SOURCE MATERIAL —
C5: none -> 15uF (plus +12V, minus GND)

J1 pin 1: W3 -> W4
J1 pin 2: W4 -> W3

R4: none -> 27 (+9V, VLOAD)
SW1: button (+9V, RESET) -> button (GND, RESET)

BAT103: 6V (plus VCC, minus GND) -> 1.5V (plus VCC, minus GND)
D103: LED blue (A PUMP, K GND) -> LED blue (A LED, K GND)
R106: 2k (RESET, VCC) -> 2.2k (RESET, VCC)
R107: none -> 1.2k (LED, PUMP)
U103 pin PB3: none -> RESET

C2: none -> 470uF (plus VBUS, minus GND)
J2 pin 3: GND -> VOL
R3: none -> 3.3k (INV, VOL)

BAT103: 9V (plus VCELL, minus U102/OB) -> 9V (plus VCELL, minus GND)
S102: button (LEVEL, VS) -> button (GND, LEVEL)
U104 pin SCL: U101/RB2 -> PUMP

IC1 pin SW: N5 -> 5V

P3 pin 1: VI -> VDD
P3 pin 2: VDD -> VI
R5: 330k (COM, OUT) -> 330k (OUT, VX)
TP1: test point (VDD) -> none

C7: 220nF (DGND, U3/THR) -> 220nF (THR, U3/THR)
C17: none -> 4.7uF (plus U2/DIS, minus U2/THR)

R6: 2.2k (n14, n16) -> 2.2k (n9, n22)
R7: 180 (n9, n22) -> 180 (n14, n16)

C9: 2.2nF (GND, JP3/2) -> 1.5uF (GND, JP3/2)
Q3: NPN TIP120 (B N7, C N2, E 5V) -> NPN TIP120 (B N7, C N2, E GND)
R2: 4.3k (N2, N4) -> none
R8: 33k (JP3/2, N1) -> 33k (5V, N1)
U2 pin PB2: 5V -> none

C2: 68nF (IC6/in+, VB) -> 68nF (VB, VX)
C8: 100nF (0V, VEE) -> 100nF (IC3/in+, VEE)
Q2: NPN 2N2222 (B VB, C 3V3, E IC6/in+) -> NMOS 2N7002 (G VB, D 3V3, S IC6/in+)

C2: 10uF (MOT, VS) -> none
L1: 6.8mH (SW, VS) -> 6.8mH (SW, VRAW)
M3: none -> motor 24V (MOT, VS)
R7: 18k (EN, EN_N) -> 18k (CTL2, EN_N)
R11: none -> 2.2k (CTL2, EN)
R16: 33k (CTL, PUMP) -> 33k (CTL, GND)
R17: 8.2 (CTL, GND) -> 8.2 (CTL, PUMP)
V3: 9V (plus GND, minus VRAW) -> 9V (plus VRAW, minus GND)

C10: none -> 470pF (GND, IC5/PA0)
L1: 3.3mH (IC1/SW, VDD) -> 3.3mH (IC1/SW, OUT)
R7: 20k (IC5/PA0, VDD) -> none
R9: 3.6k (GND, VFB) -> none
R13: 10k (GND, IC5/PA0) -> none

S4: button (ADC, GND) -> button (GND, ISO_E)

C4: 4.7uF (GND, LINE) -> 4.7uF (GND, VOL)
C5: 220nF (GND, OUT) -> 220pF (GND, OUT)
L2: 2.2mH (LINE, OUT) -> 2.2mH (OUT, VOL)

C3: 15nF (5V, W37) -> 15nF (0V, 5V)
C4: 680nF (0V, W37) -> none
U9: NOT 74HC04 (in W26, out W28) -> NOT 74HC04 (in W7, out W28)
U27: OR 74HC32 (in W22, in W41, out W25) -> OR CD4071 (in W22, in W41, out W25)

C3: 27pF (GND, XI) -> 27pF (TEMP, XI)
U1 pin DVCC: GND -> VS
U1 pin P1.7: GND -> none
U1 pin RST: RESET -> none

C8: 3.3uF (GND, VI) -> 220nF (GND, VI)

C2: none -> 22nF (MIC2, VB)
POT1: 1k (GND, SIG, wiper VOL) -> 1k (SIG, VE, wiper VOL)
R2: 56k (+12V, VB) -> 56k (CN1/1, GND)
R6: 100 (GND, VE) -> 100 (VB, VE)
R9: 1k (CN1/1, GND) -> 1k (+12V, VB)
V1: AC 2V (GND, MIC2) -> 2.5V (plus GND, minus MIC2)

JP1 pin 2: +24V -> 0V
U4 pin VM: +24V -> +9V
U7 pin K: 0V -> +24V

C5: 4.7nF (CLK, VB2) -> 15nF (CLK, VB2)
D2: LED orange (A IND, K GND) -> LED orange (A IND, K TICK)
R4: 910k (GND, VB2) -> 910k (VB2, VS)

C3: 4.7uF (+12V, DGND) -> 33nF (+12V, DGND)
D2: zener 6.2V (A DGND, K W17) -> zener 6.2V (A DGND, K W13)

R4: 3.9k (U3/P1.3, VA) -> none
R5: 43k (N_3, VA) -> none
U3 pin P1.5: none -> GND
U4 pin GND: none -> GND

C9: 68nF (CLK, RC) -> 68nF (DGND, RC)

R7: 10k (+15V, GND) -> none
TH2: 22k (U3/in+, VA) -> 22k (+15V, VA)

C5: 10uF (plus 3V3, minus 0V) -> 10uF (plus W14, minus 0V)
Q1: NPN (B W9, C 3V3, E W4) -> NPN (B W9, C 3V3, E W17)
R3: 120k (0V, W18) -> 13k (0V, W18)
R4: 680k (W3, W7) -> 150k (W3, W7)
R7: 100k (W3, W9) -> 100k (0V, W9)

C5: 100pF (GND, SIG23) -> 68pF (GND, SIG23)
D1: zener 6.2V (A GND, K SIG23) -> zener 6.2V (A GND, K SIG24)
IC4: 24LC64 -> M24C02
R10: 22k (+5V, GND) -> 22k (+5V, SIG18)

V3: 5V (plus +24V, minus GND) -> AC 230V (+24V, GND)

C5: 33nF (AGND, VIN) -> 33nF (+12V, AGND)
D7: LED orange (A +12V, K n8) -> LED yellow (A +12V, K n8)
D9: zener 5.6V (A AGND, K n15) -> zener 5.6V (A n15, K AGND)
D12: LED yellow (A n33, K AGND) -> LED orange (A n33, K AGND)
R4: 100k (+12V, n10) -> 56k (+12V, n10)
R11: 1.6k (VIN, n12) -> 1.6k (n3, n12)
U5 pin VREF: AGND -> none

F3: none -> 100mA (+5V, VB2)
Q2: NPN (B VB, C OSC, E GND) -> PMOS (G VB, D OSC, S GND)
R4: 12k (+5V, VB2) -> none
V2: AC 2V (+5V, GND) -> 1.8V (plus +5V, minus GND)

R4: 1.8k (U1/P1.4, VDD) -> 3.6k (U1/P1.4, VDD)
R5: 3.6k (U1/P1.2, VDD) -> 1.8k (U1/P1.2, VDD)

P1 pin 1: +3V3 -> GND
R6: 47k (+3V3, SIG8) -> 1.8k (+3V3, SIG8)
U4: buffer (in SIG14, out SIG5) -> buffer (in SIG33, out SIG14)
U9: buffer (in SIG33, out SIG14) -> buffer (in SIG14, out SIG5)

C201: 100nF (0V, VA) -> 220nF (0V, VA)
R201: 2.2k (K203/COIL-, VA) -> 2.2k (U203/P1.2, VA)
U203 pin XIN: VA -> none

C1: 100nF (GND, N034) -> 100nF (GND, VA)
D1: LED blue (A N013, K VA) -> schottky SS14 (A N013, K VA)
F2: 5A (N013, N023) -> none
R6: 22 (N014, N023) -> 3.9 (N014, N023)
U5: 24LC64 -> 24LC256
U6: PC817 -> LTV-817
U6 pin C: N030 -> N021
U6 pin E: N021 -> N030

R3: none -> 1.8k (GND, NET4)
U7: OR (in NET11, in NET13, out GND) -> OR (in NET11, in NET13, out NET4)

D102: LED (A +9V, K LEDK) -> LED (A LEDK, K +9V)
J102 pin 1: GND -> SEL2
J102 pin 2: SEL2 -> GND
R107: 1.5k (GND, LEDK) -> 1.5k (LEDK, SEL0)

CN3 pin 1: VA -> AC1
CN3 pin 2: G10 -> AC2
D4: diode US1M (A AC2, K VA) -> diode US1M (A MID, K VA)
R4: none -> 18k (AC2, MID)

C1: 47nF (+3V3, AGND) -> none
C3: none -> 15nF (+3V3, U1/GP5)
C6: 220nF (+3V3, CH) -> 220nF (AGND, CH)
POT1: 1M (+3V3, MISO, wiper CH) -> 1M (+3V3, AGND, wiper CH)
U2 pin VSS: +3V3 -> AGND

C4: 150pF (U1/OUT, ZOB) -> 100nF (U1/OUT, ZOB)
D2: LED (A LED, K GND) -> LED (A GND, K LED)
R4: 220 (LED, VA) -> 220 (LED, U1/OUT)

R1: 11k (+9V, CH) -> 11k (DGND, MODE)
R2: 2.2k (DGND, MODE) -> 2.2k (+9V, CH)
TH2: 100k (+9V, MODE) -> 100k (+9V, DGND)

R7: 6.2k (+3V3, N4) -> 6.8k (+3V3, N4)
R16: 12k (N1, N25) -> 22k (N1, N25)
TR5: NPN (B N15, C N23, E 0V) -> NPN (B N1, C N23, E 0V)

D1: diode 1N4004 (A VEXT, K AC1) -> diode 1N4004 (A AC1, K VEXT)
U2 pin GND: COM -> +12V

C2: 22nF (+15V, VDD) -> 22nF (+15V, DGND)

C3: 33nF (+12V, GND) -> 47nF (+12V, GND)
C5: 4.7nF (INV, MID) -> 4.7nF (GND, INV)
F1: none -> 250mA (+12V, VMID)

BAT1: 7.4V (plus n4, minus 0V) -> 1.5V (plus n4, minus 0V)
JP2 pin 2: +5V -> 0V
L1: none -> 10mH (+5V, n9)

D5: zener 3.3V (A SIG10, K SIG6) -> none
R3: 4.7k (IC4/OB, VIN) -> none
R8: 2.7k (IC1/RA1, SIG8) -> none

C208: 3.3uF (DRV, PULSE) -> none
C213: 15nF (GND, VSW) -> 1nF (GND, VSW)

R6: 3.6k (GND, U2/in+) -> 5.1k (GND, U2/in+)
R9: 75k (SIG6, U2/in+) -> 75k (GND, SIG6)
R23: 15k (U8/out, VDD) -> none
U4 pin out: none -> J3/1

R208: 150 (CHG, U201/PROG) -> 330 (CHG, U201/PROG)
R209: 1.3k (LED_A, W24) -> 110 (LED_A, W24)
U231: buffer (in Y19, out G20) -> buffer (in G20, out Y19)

WORK INSTRUCTION — Restate the listing word for word, but only from its first line through the line with "R107: none -> 1.2k (LED, PUMP)", keeping both end lines.

OUTPUT FOR THIS TASK —
C5: none -> 15uF (plus +12V, minus GND)

J1 pin 1: W3 -> W4
J1 pin 2: W4 -> W3

R4: none -> 27 (+9V, VLOAD)
SW1: button (+9V, RESET) -> button (GND, RESET)

BAT103: 6V (plus VCC, minus GND) -> 1.5V (plus VCC, minus GND)
D103: LED blue (A PUMP, K GND) -> LED blue (A LED, K GND)
R106: 2k (RESET, VCC) -> 2.2k (RESET, VCC)
R107: none -> 1.2k (LED, PUMP)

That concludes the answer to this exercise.